→ **TO DO**
Copy the text lines of the material below with every "none" swapped for "blank", keeping everything else the same. Omit the pictures.

Data records:
+++
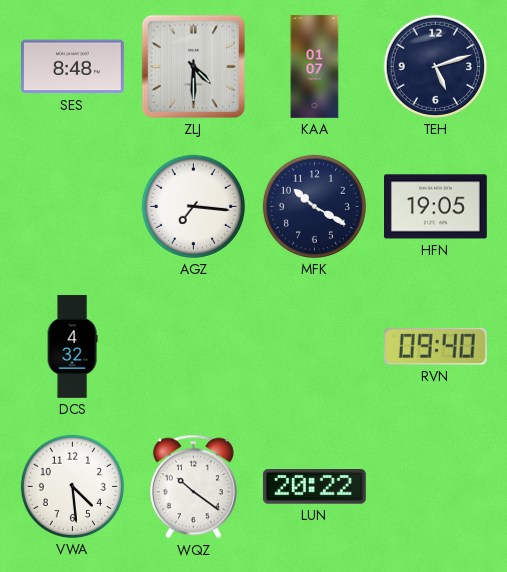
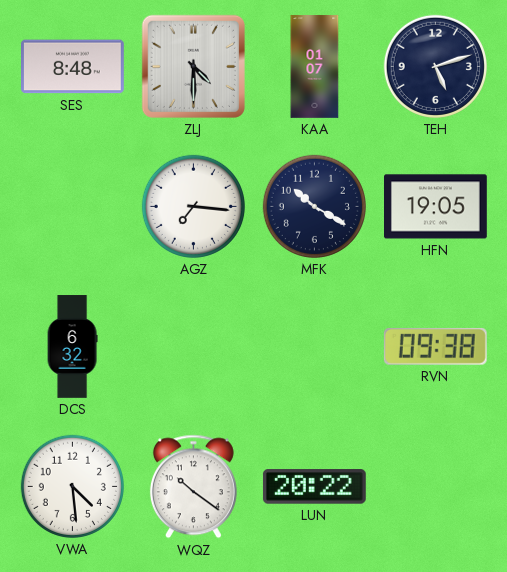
DCS: 4:32 -> 6:32
RVN: 09:40 -> 09:38
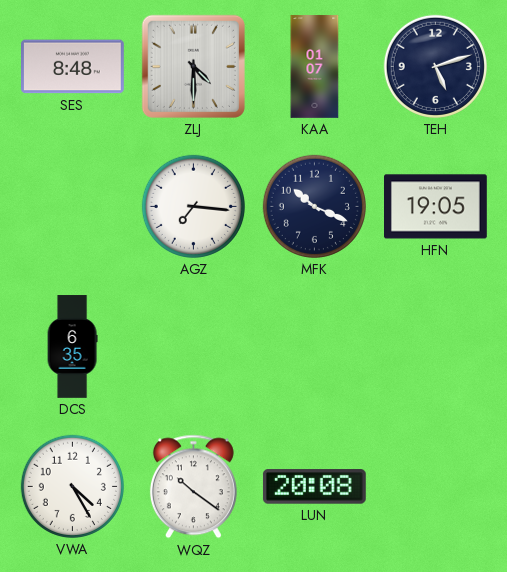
MFK: 10:20 -> 10:19
DCS: 6:32 -> 6:35
RVN: 09:38 -> none
VWA: 4:29 -> 4:25
LUN: 20:22 -> 20:08
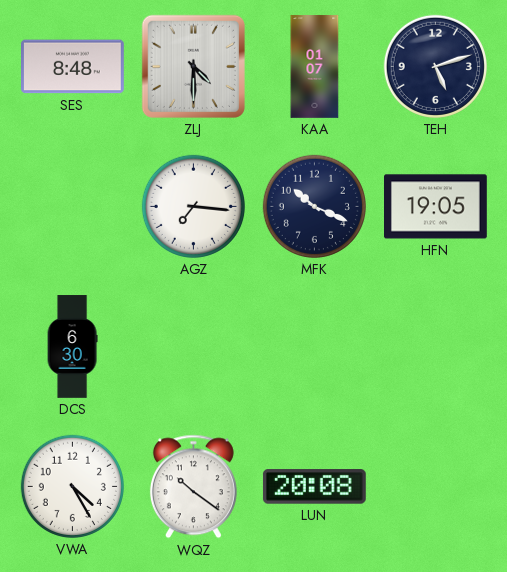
DCS: 6:35 -> 6:30
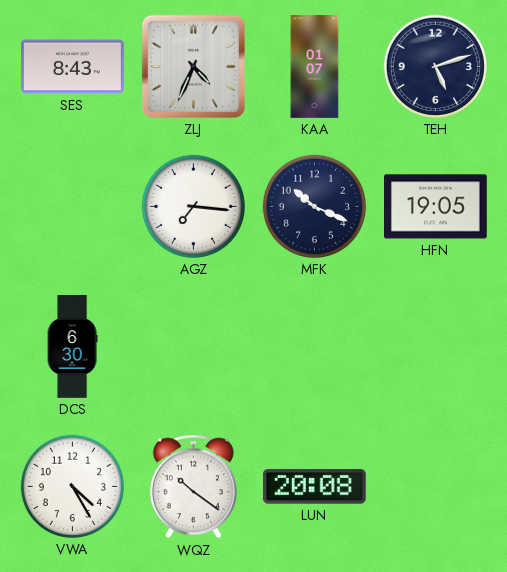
SES: 8:48 -> 8:43
ZLJ: 4:30 -> 4:34
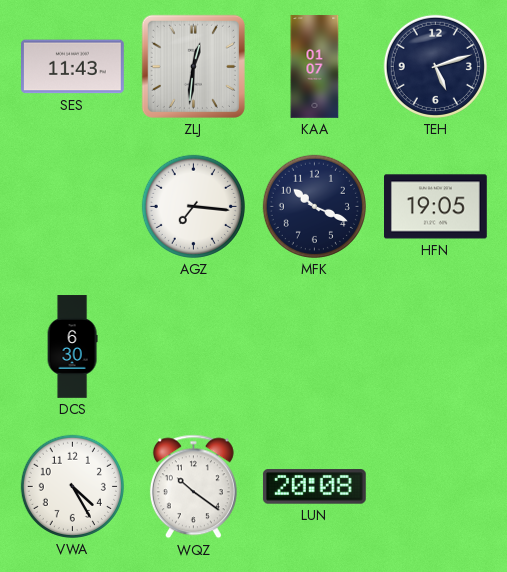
SES: 8:43 -> 11:43
ZLJ: 4:34 -> 12:31
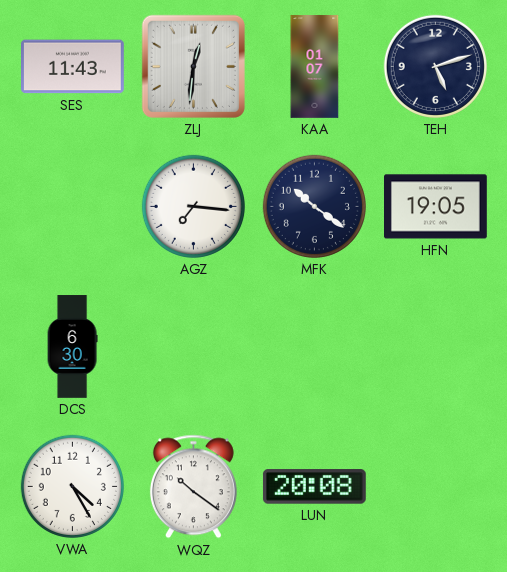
MFK: 10:19 -> 10:21
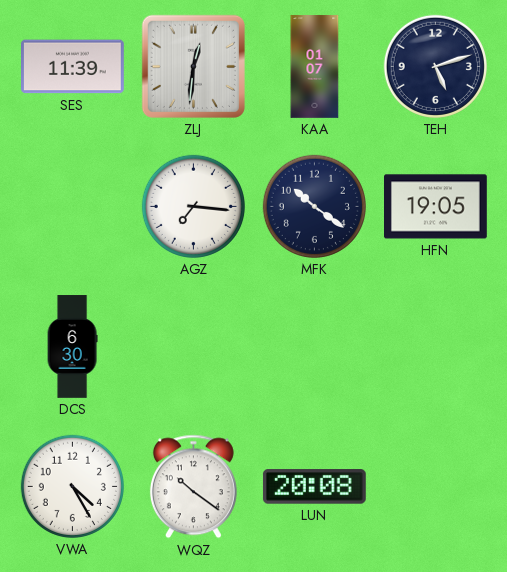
SES: 11:43 -> 11:39
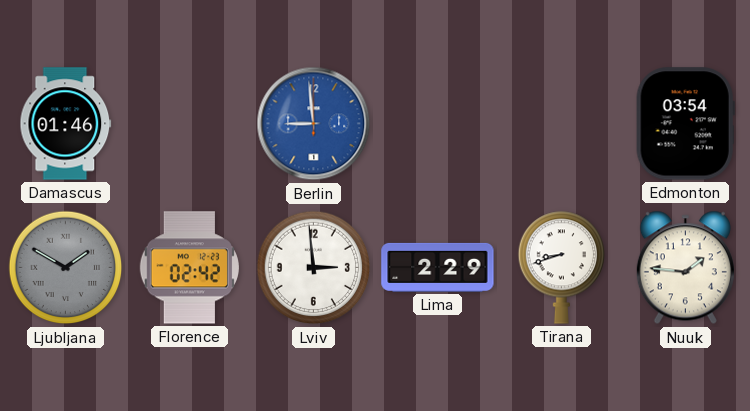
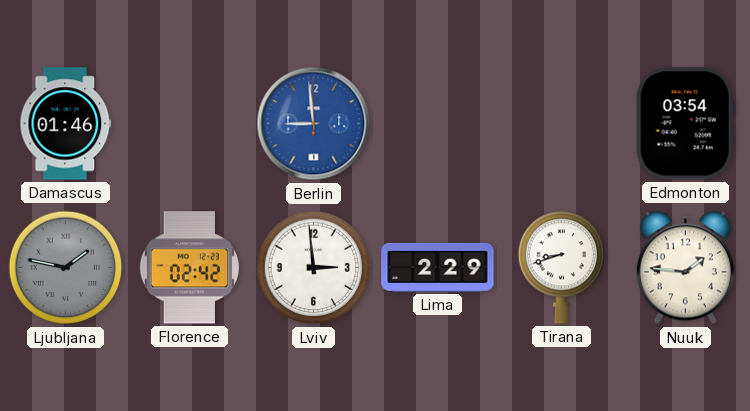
Ljubljana: 1:50 -> 1:47
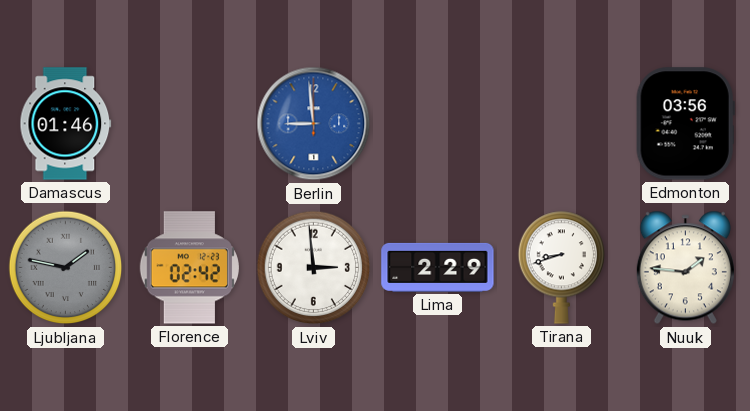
Edmonton: 03:54 -> 03:56
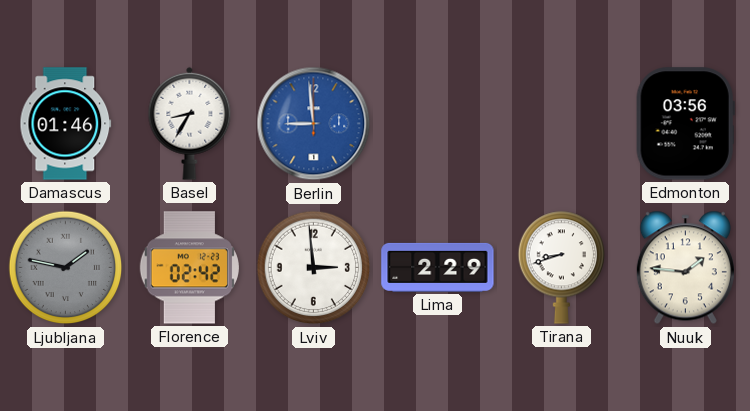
Basel: none -> 8:35
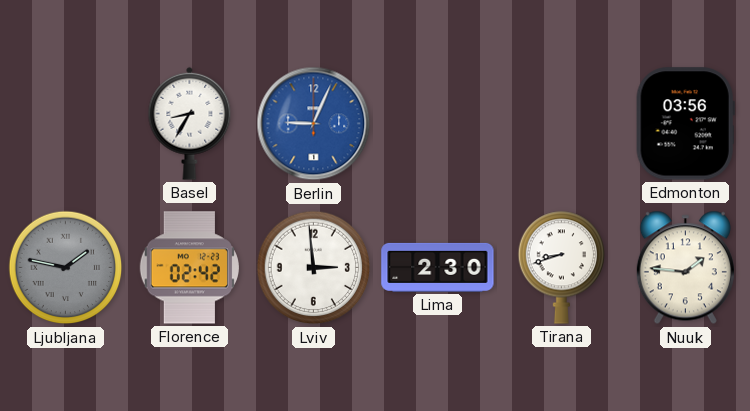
Damascus: 01:46 -> none
Berlin: 8:59 -> 9:04
Lima: 2:29 -> 2:30
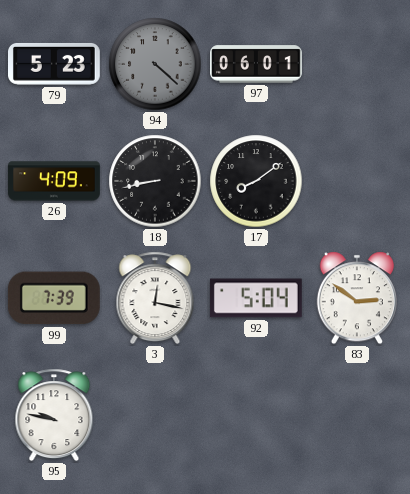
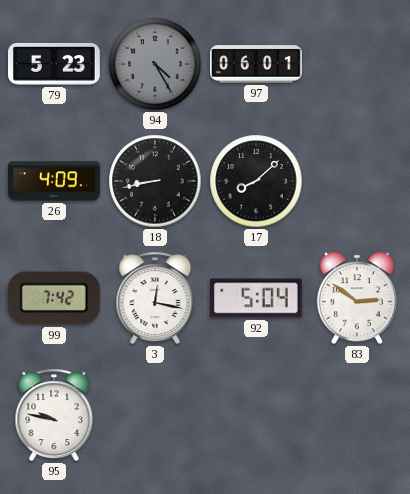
94: 4:22 -> 4:25
17: 8:09 -> 8:08
99: 7:39 -> 7:42
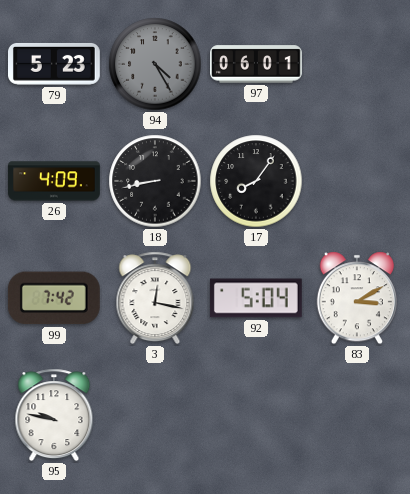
17: 8:08 -> 8:06
83: 2:51 -> 3:10
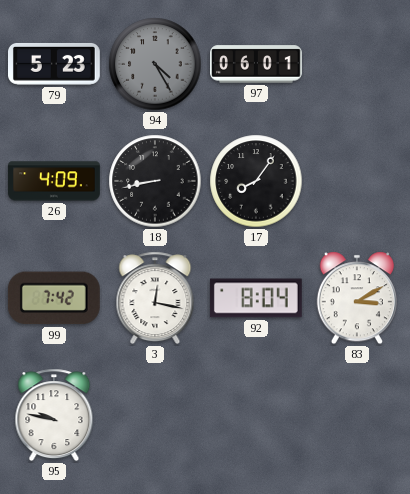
92: 5:04 -> 8:04
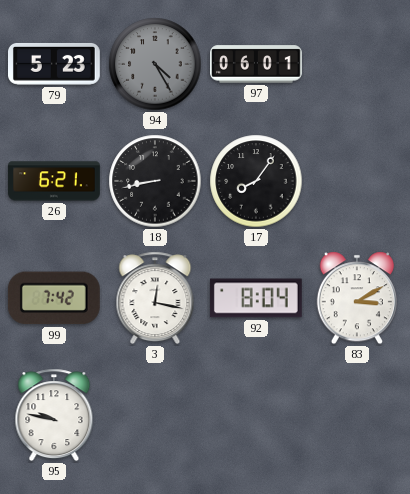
26: 4:09 -> 6:21
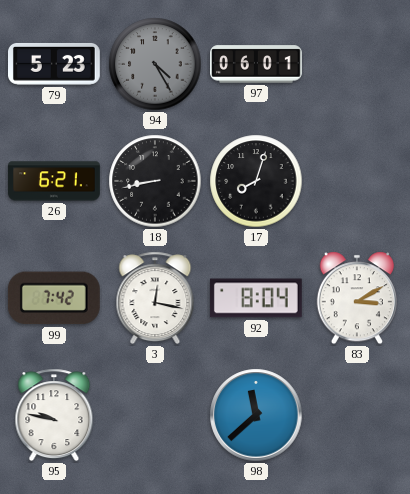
17: 8:06 -> 8:03
98: none -> 11:38
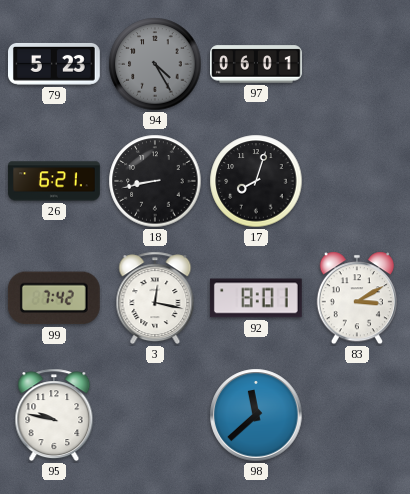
92: 8:04 -> 8:01
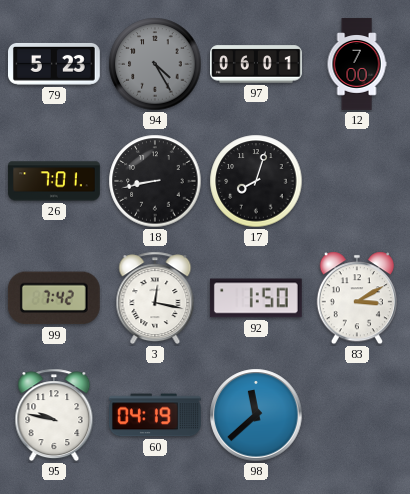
12: none -> 7:00
26: 6:21 -> 7:01
92: 8:01 -> 1:50
60: none -> 04:19
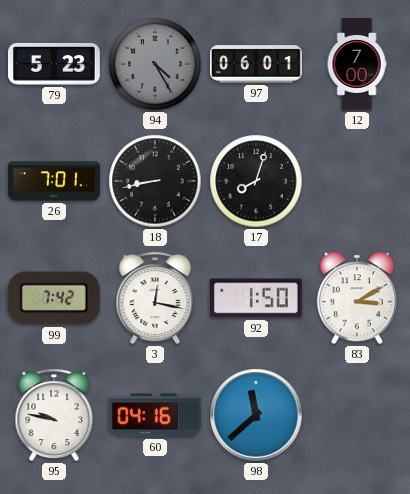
60: 04:19 -> 04:16
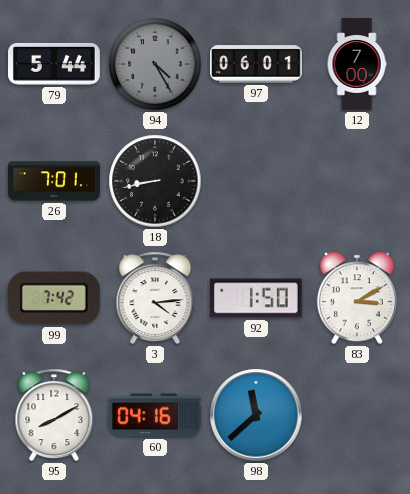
79: 5:23 -> 5:44
17: 8:03 -> none
3: 12:17 -> 4:14
95: 9:47 -> 8:10
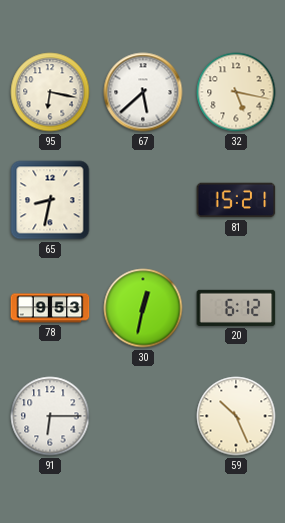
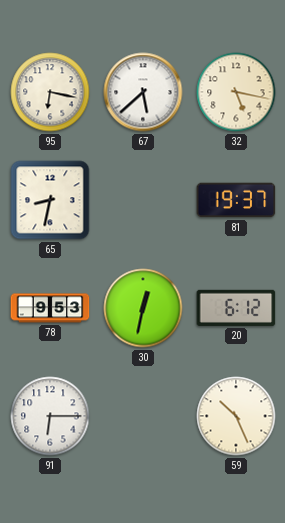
81: 15:21 -> 19:37
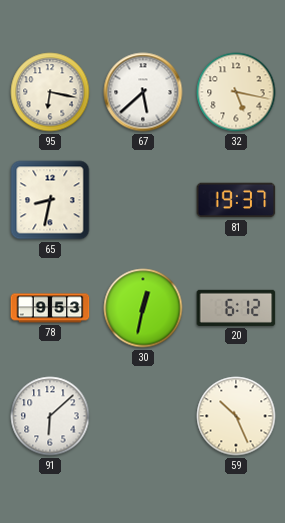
91: 6:15 -> 6:08
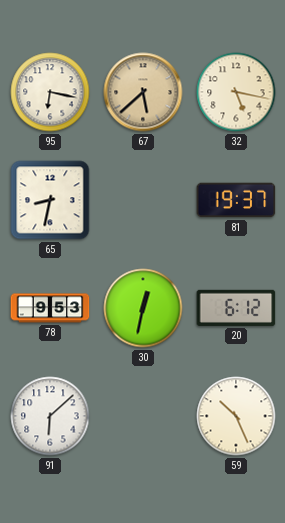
67 dial: white -> champagne
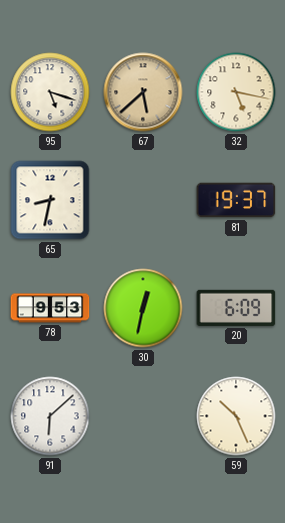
95: 6:17 -> 5:18
20: 6:12 -> 6:09
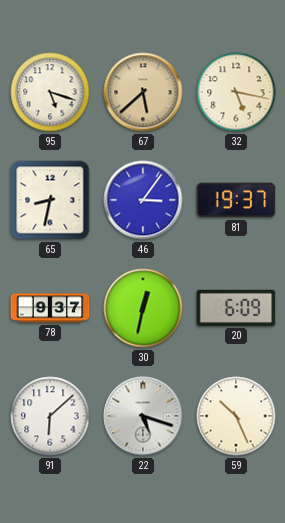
46: none -> 3:06
78: 9:53 -> 9:37
22: none -> 5:18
+++
→ **THE SOLUTION**
DCS: 4:32 -> 6:32
RVN: 09:40 -> 09:38
MFK: 10:20 -> 10:19
DCS: 6:32 -> 6:35
RVN: 09:38 -> blank
VWA: 4:29 -> 4:25
LUN: 20:22 -> 20:08
DCS: 6:35 -> 6:30
SES: 8:48 -> 8:43
ZLJ: 4:30 -> 4:34
SES: 8:43 -> 11:43
ZLJ: 4:34 -> 12:31
MFK: 10:19 -> 10:21
SES: 11:43 -> 11:39
Ljubljana: 1:50 -> 1:47
Edmonton: 03:54 -> 03:56
Basel: blank -> 8:35
Damascus: 01:46 -> blank
Berlin: 8:59 -> 9:04
Lima: 2:29 -> 2:30
94: 4:22 -> 4:25
17: 8:09 -> 8:08
99: 7:39 -> 7:42
17: 8:08 -> 8:06
83: 2:51 -> 3:10
92: 5:04 -> 8:04
26: 4:09 -> 6:21
17: 8:06 -> 8:03
98: blank -> 11:38
92: 8:04 -> 8:01
12: blank -> 7:00
26: 6:21 -> 7:01
92: 8:01 -> 1:50
60: blank -> 04:19
60: 04:19 -> 04:16
79: 5:23 -> 5:44
17: 8:03 -> blank
3: 12:17 -> 4:14
95: 9:47 -> 8:10
81: 15:21 -> 19:37
91: 6:15 -> 6:08
67 dial: white -> champagne
95: 6:17 -> 5:18
20: 6:12 -> 6:09
46: blank -> 3:06
78: 9:53 -> 9:37
22: blank -> 5:18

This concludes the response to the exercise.